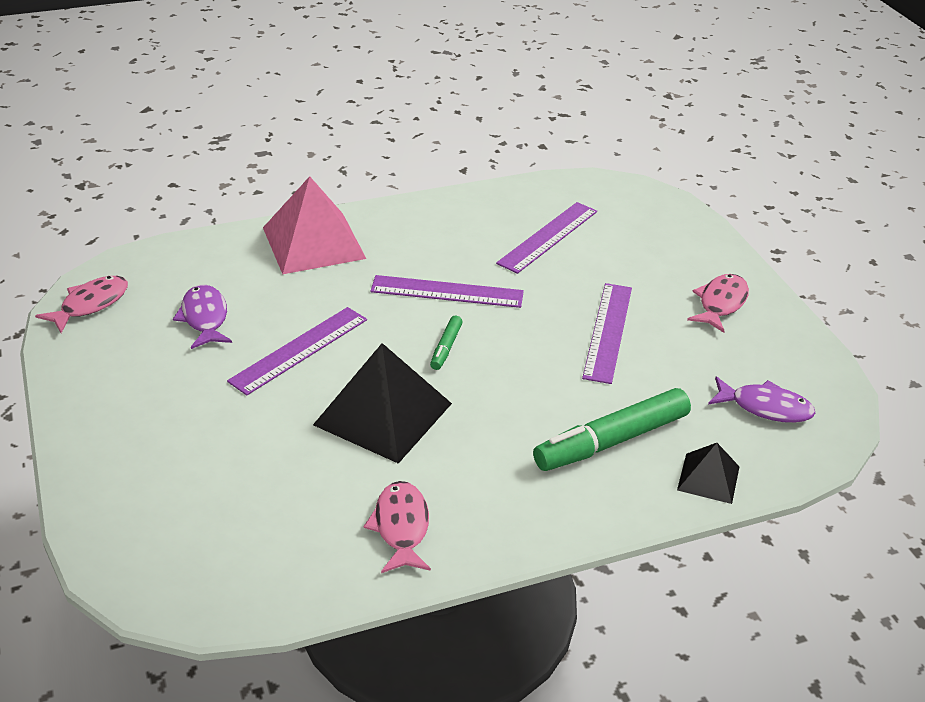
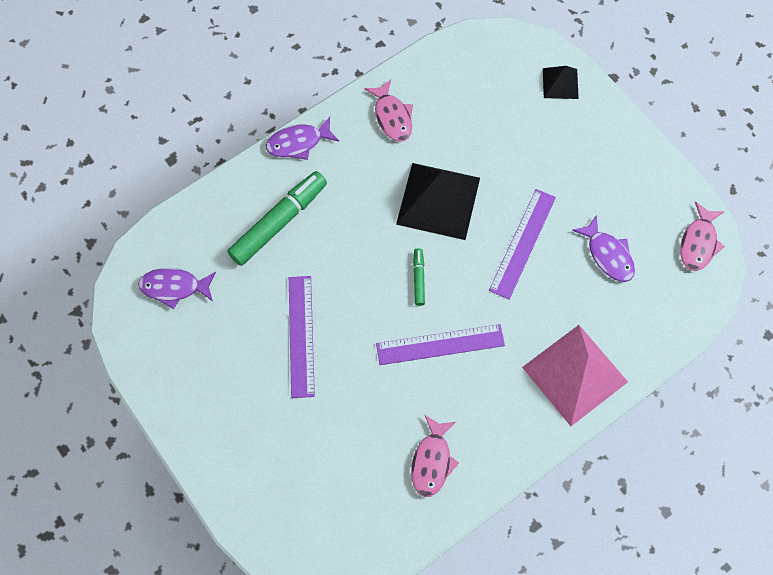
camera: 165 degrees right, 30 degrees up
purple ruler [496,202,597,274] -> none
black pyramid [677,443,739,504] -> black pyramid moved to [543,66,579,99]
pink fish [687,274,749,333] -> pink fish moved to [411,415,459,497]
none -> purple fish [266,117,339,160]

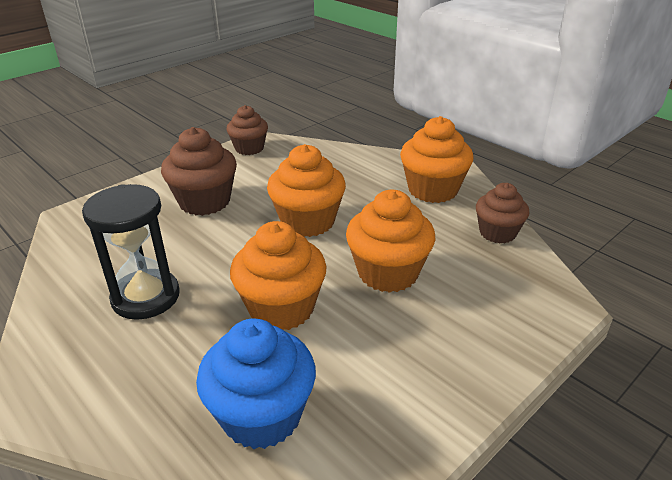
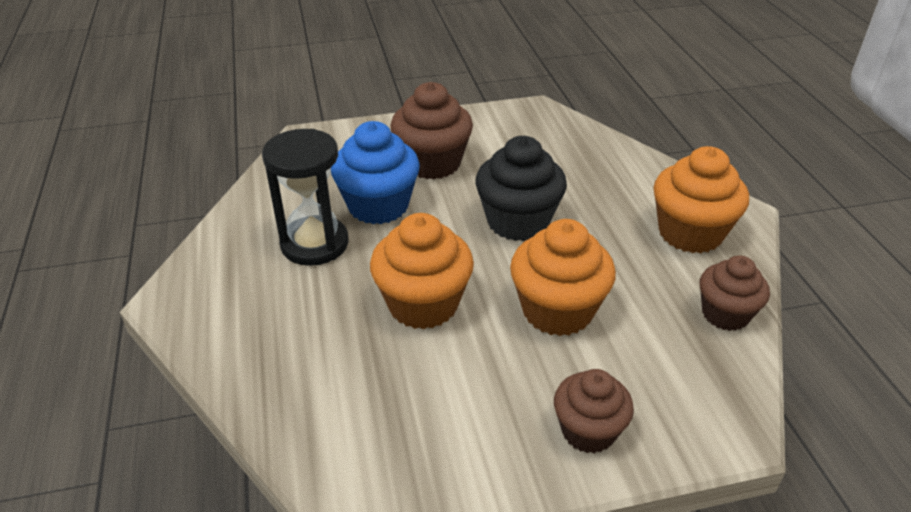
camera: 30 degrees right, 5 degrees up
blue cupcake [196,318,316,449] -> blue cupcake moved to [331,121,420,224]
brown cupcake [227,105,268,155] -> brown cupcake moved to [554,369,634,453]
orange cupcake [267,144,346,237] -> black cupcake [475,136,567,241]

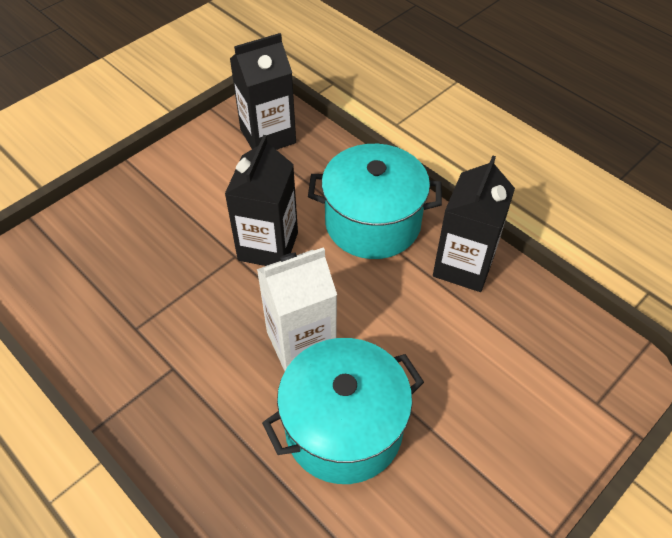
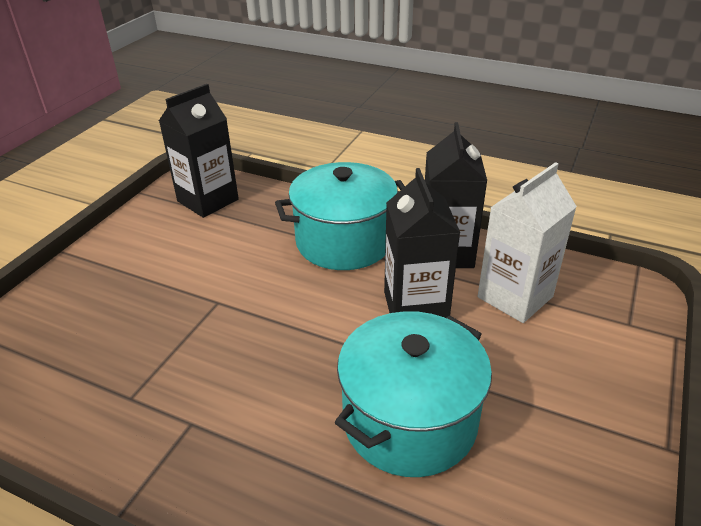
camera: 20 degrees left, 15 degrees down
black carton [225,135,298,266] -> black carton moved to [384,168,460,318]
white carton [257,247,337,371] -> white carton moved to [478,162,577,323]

__Instructions to follow__.
Copy word for word the lines of the records above from the one with "blue cupcake [196,318,316,449]" up to and including the one with "camera: 20 degrees left, 15 degrees down". Skip the pictures.

__Expected output__.
blue cupcake [196,318,316,449] -> blue cupcake moved to [331,121,420,224]
brown cupcake [227,105,268,155] -> brown cupcake moved to [554,369,634,453]
orange cupcake [267,144,346,237] -> black cupcake [475,136,567,241]

camera: 20 degrees left, 15 degrees down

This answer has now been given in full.